Select, from the data, each line where "grey" occurs.

| RECORDS FOR THE EXERCISE |
____
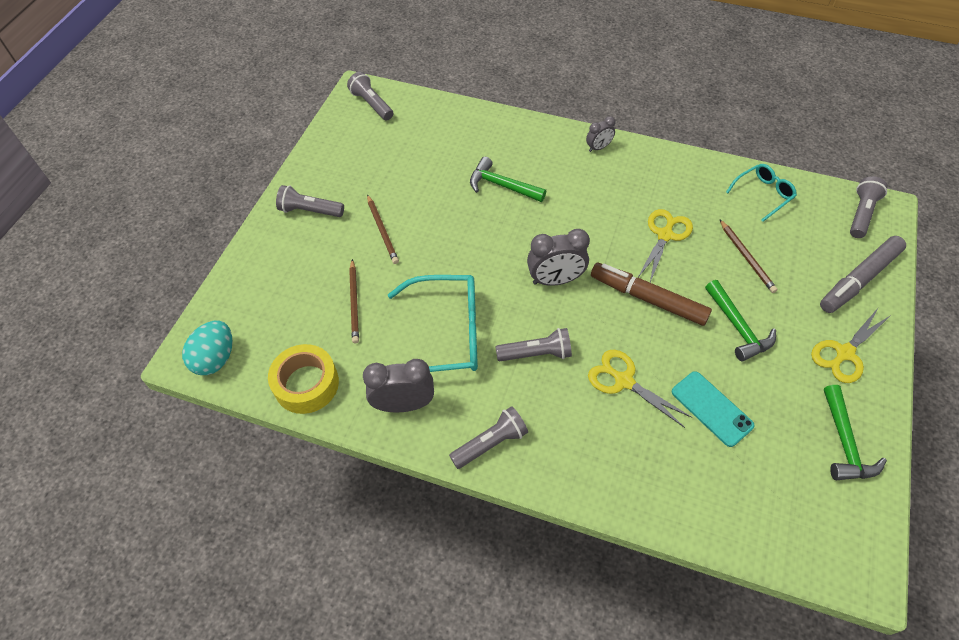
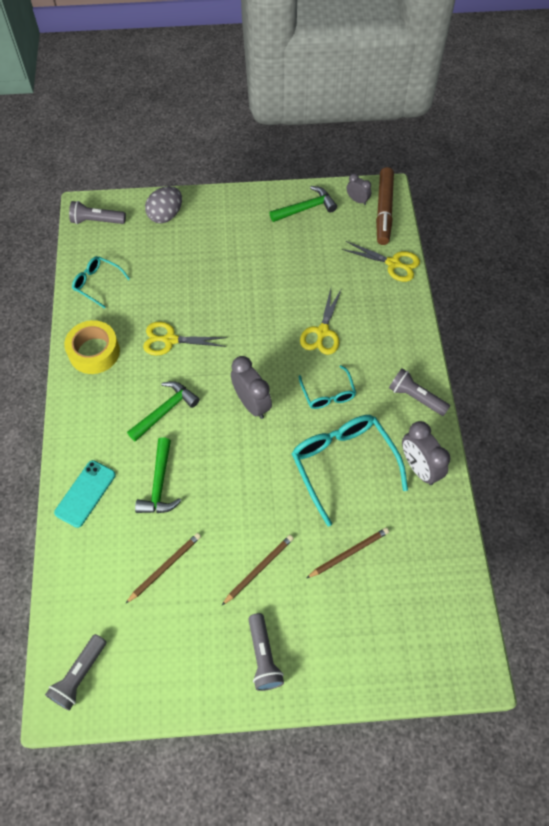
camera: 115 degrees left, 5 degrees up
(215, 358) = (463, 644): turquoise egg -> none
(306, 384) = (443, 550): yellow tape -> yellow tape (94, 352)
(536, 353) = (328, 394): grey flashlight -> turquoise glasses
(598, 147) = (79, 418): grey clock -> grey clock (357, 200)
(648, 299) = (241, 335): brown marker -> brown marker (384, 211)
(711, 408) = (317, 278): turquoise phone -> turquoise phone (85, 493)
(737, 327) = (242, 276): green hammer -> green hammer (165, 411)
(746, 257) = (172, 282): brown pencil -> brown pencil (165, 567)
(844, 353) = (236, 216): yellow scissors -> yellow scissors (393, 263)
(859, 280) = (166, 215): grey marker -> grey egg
____
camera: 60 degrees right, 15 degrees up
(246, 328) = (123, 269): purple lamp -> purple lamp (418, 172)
____
| ANSWER TO THIS TASK |
(536, 353) = (328, 394): grey flashlight -> turquoise glasses
(598, 147) = (79, 418): grey clock -> grey clock (357, 200)
(859, 280) = (166, 215): grey marker -> grey egg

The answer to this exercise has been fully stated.